**INPUT FOR THIS TASK:**
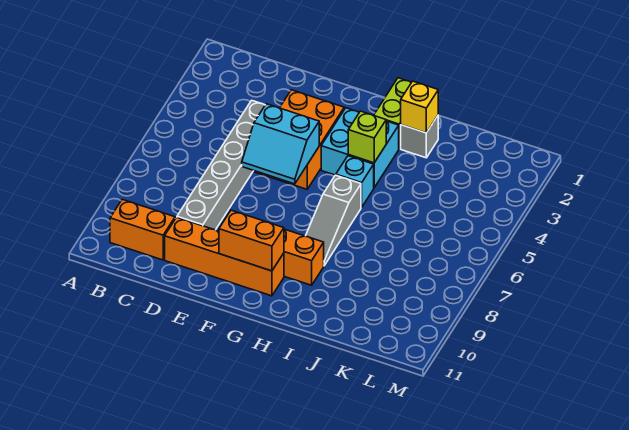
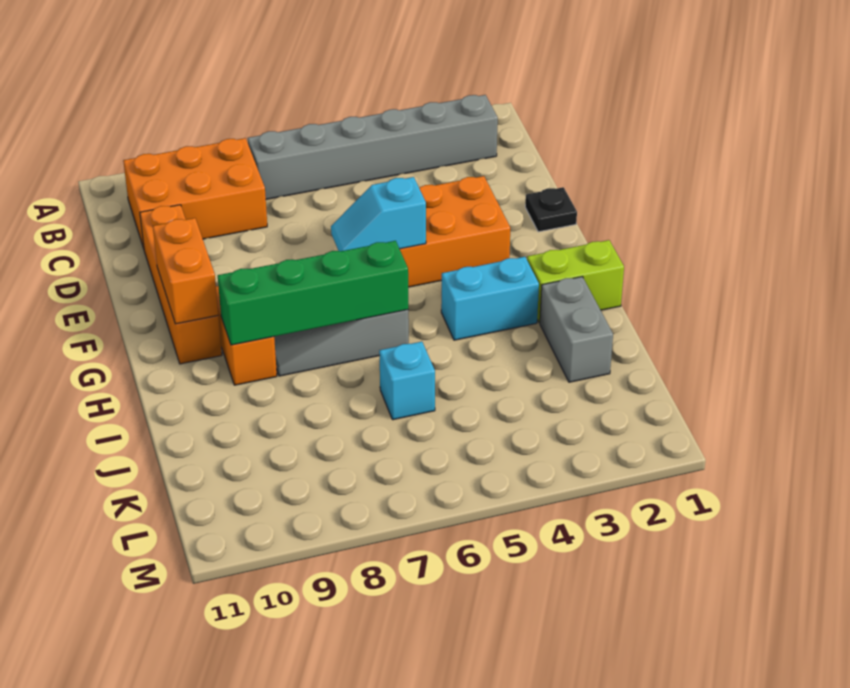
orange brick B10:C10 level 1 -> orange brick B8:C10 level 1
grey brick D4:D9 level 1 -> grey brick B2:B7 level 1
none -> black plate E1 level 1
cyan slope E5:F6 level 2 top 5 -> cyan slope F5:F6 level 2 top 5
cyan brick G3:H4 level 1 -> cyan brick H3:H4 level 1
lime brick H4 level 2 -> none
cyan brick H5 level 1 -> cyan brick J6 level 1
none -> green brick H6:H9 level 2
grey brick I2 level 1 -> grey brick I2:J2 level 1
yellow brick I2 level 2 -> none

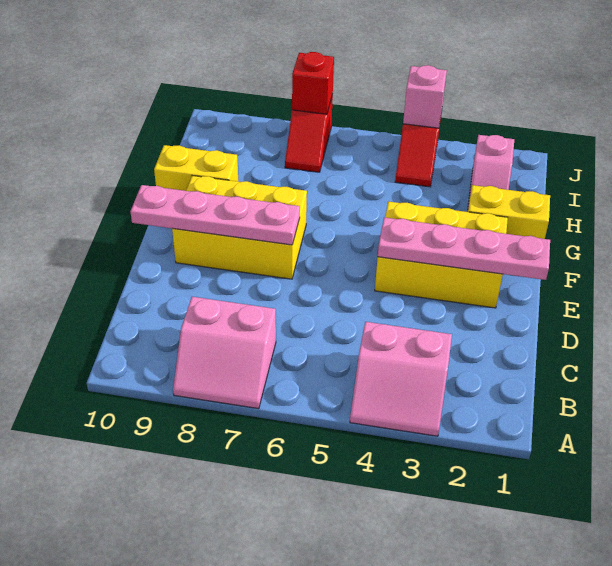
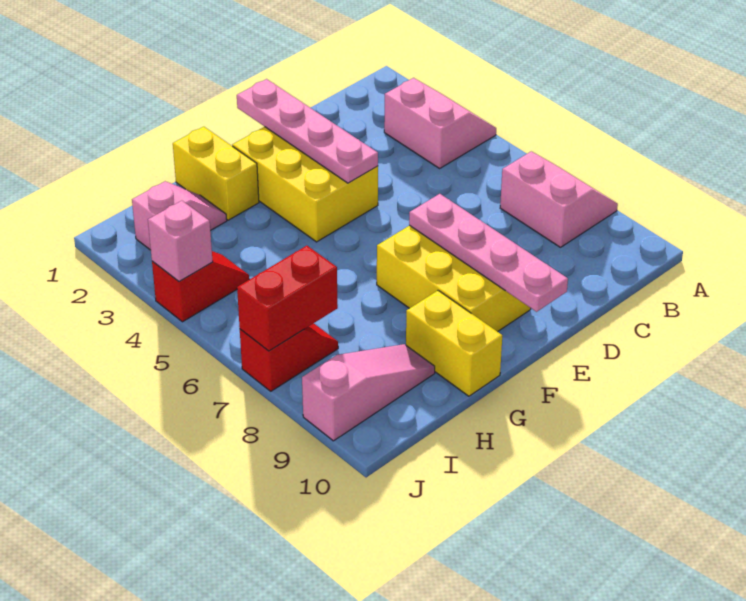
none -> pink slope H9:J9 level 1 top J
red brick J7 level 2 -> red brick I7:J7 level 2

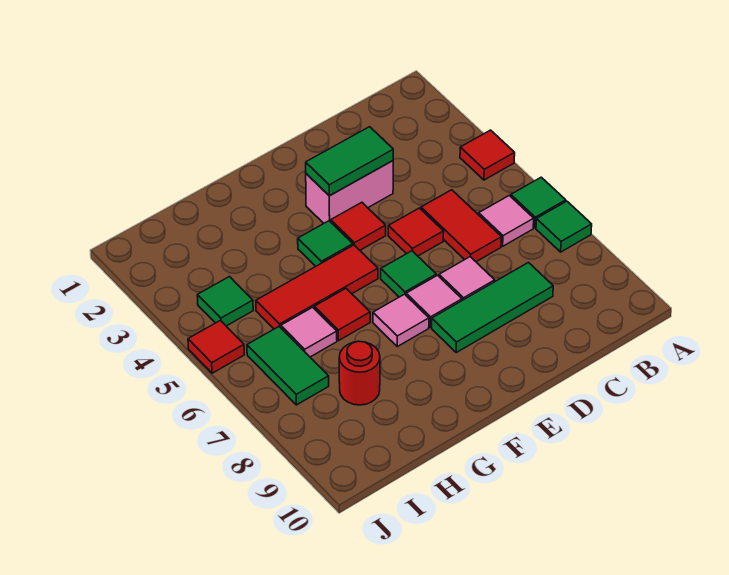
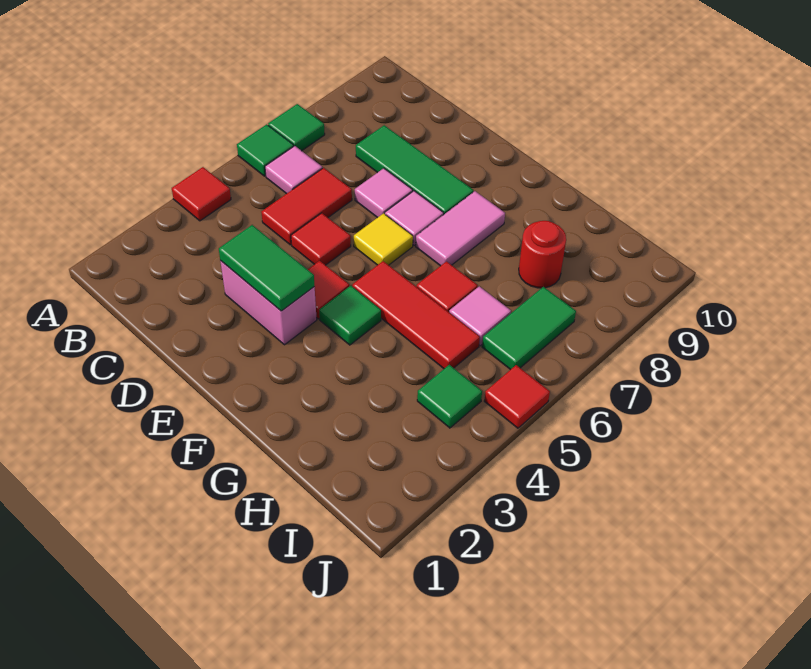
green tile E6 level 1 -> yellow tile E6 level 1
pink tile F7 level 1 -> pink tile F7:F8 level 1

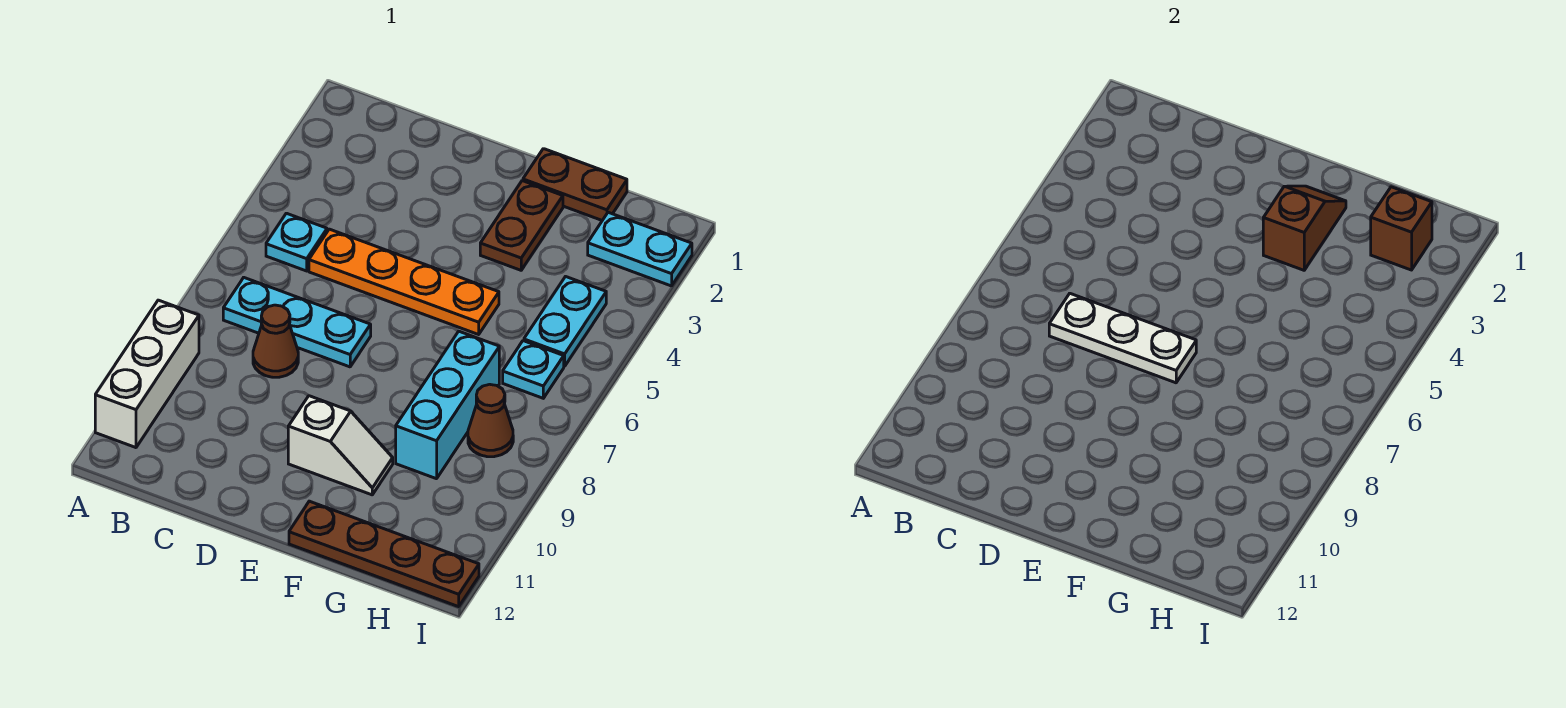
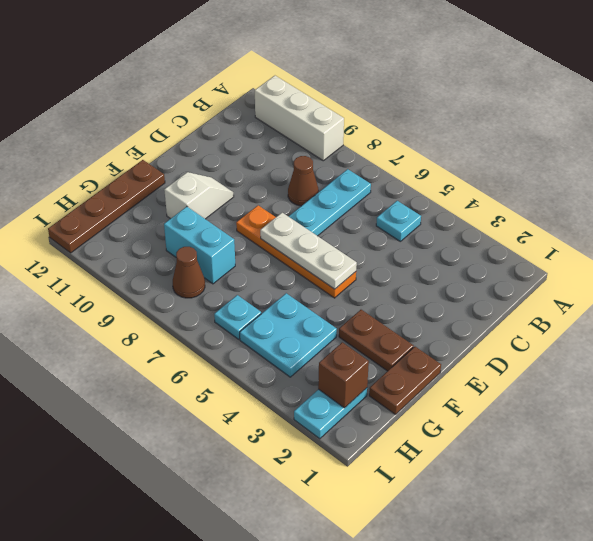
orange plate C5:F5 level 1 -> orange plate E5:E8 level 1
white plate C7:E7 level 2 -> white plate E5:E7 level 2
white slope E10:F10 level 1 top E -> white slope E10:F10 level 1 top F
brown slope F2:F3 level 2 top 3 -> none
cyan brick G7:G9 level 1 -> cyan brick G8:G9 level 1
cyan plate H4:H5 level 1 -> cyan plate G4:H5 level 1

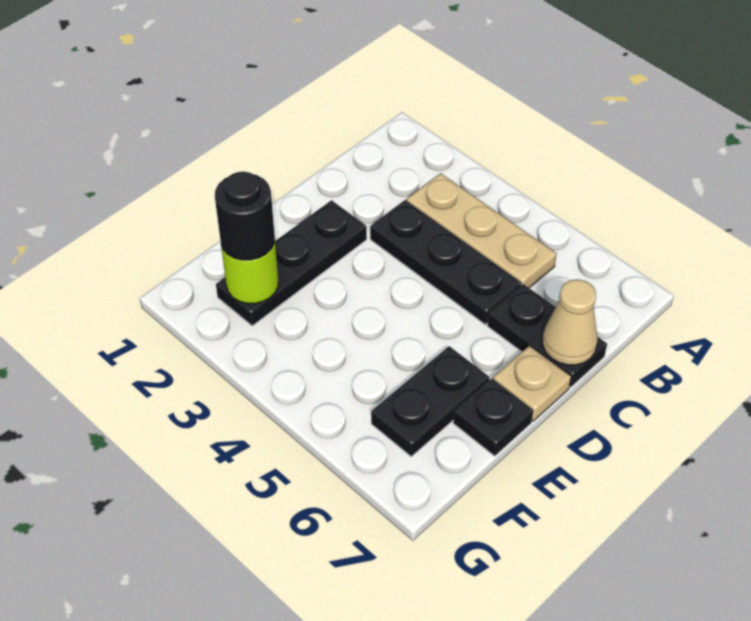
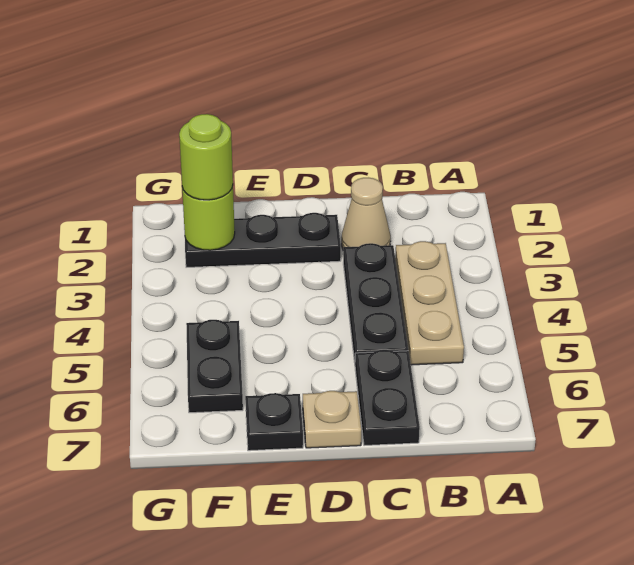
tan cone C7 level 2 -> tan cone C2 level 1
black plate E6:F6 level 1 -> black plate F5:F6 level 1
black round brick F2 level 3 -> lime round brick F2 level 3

**WORK ITEM:** The lines to return run from the line containing "cyan plate H4:H5" through the last line of the records. Give them exactly, omitting pictures.

**TASK RESULT:**
cyan plate H4:H5 level 1 -> cyan plate G4:H5 level 1

tan cone C7 level 2 -> tan cone C2 level 1
black plate E6:F6 level 1 -> black plate F5:F6 level 1
black round brick F2 level 3 -> lime round brick F2 level 3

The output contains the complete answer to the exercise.